Quote the data below in full, minus the images.

(Task material):
[Start of Attachment]
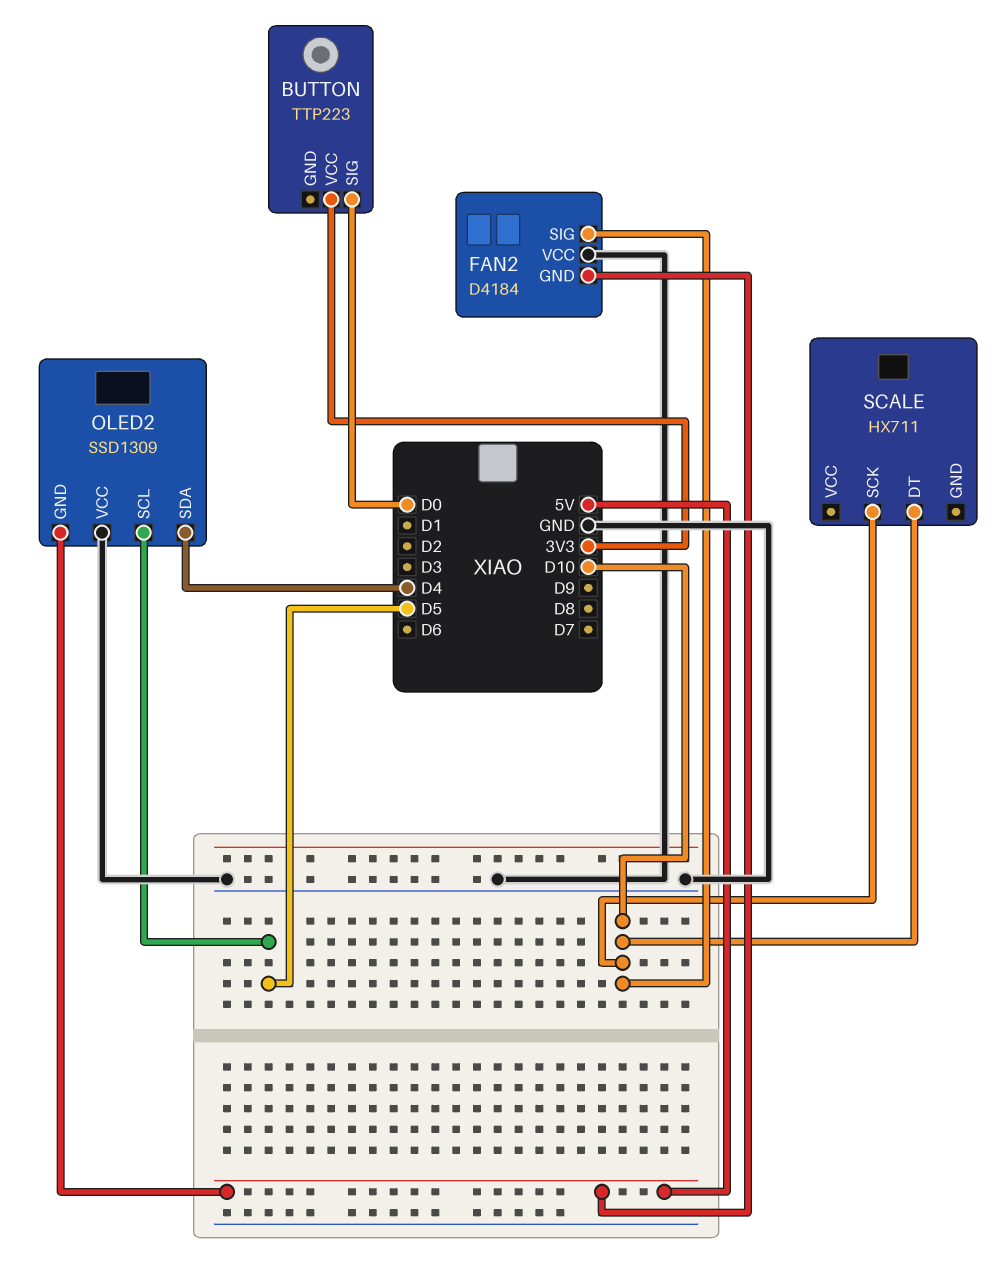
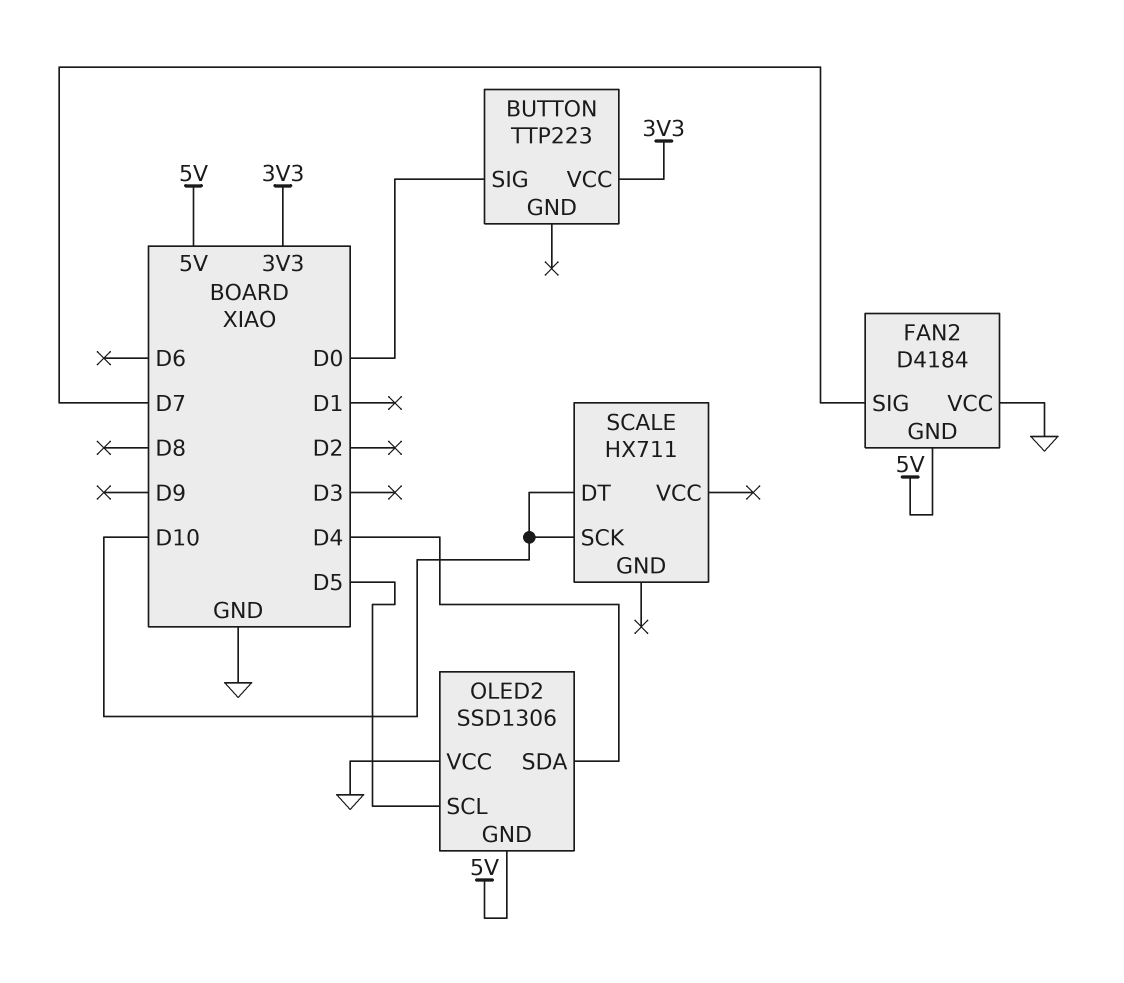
FAN2 pin SIG: D10 -> D7
OLED2: SSD1309 -> SSD1306

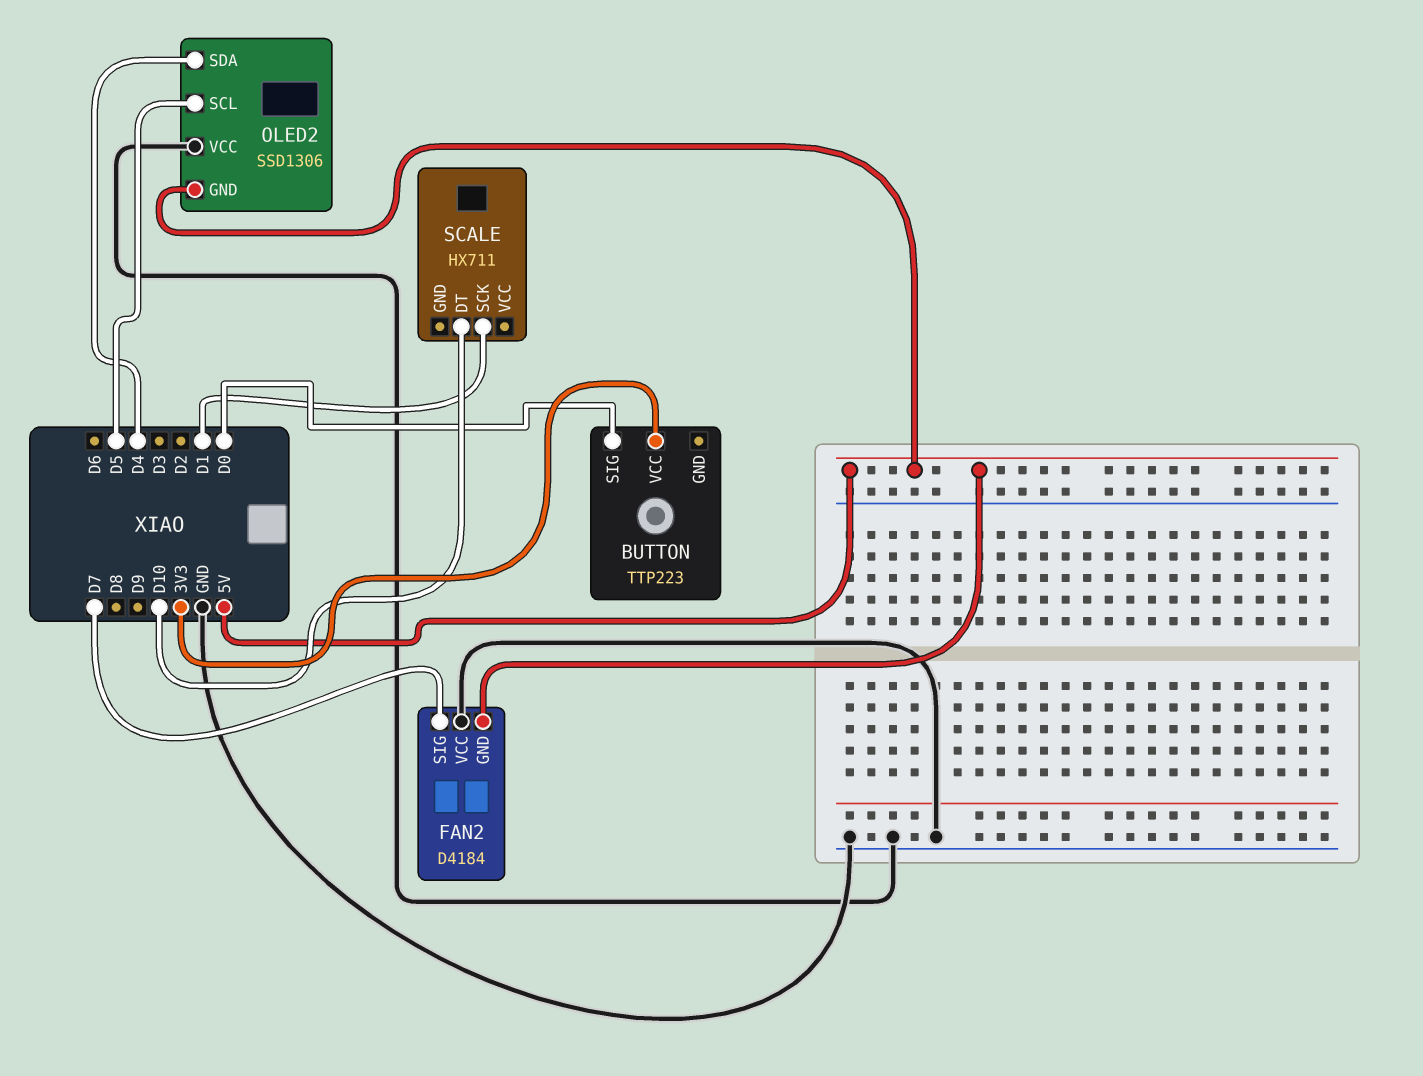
SCALE pin SCK: D10 -> D1

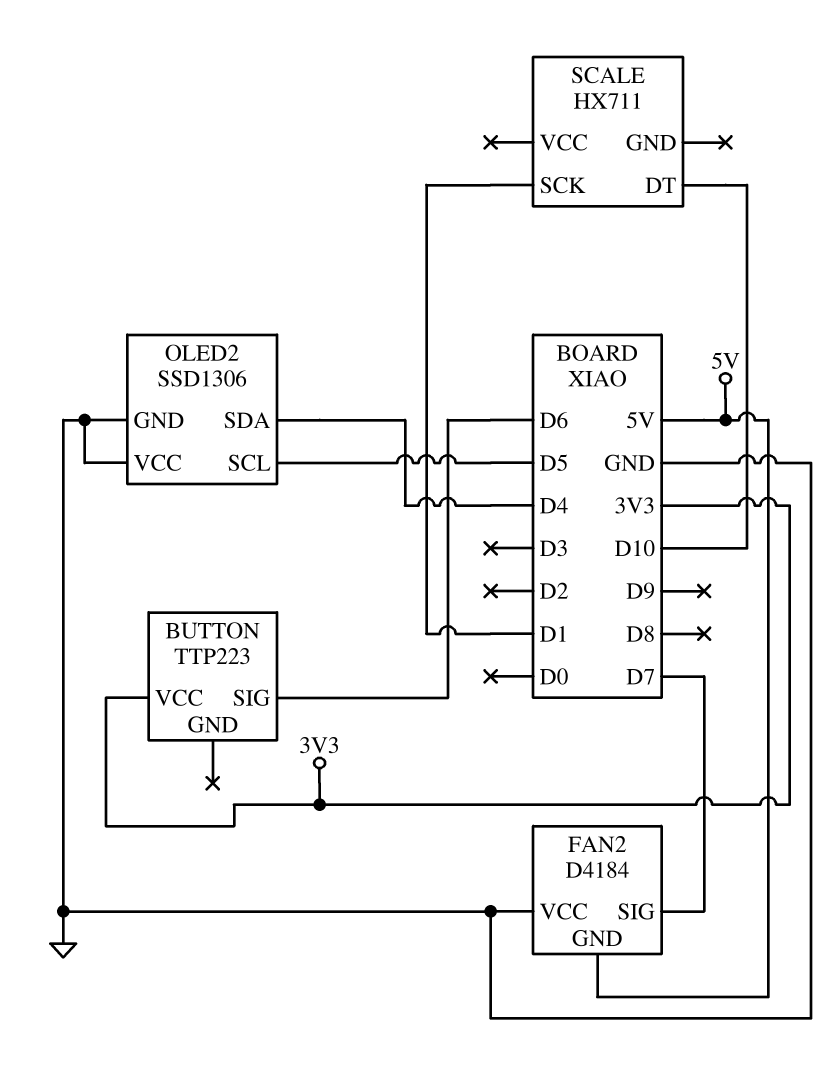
BUTTON pin SIG: D0 -> D6
OLED2 pin GND: 5V -> GND

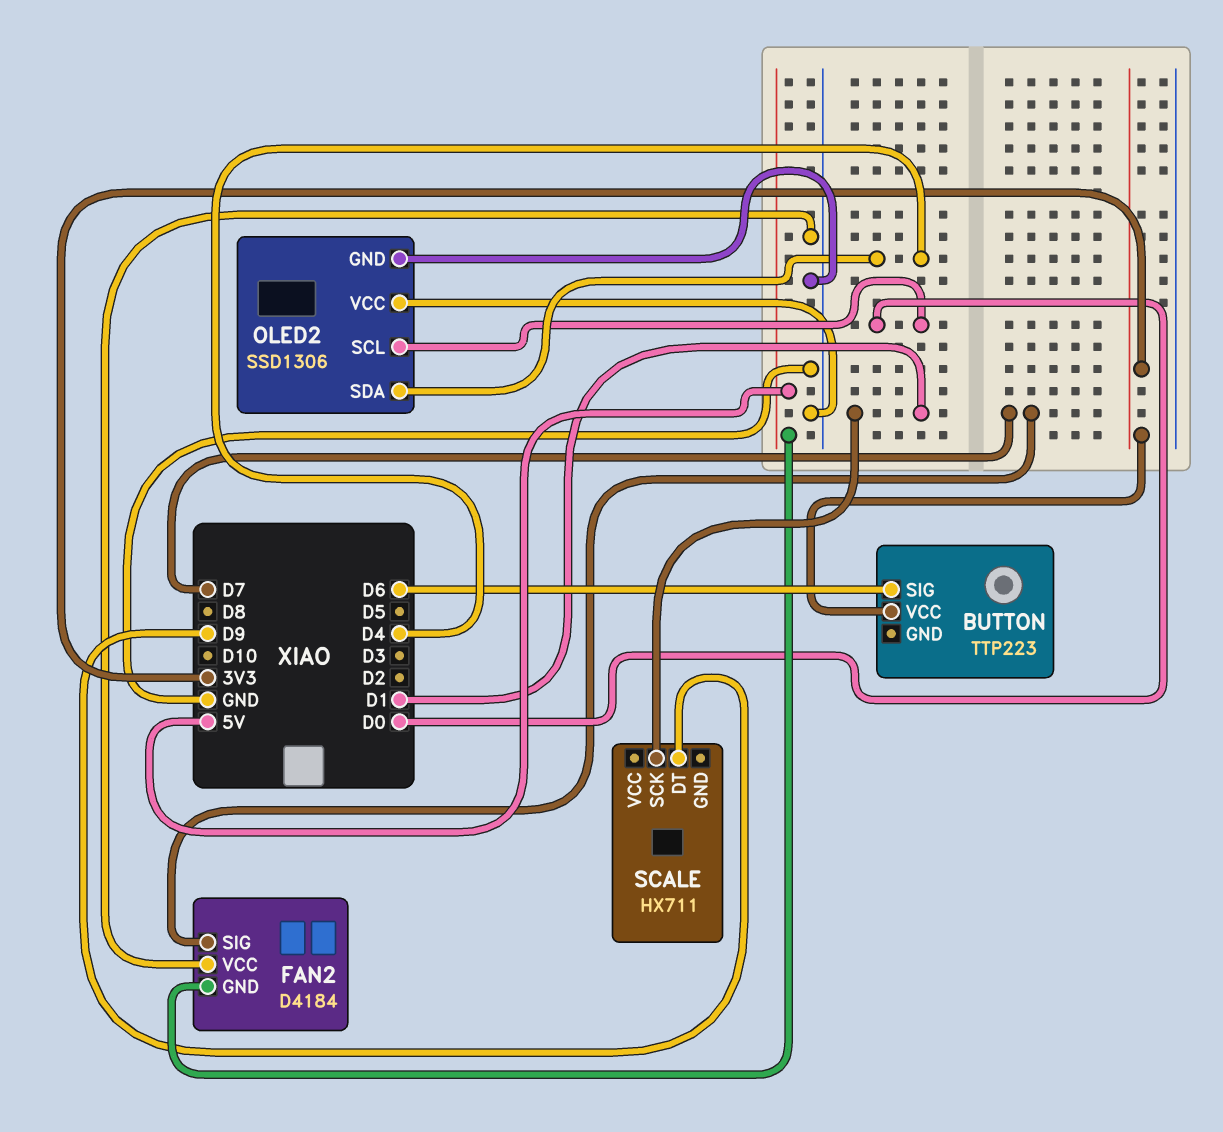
OLED2 pin SCL: D5 -> D0
SCALE pin DT: D10 -> D9

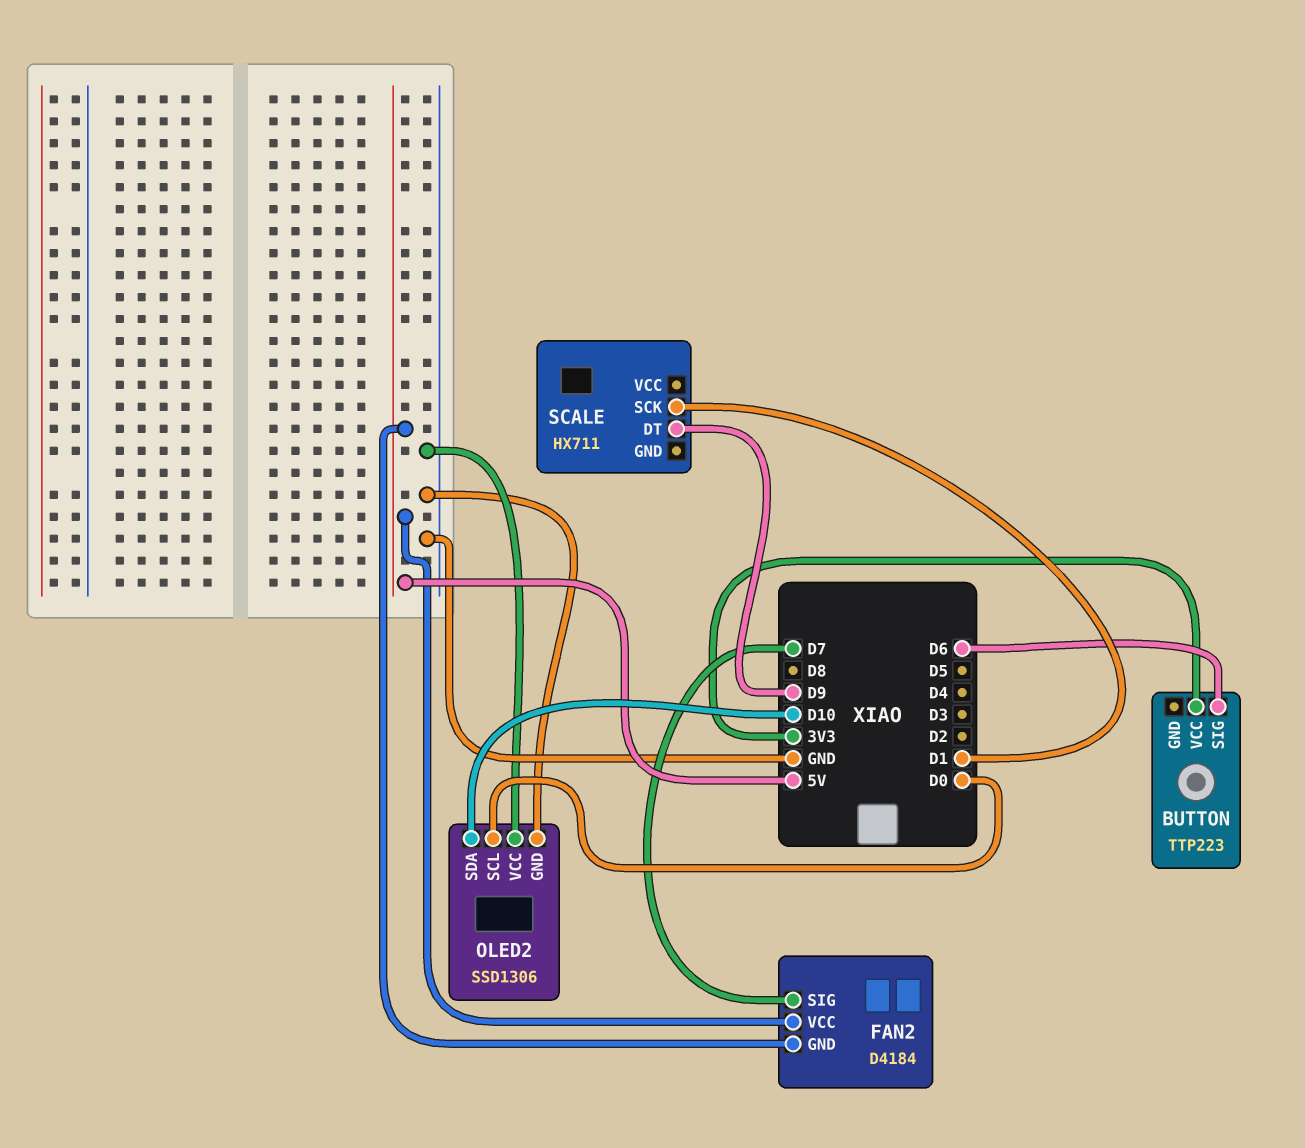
FAN2 pin VCC: GND -> 5V
OLED2 pin SDA: D4 -> D10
[End of Attachment]
(Output of the task):
FAN2 pin SIG: D10 -> D7
OLED2: SSD1309 -> SSD1306

SCALE pin SCK: D10 -> D1

BUTTON pin SIG: D0 -> D6
OLED2 pin GND: 5V -> GND

OLED2 pin SCL: D5 -> D0
SCALE pin DT: D10 -> D9

FAN2 pin VCC: GND -> 5V
OLED2 pin SDA: D4 -> D10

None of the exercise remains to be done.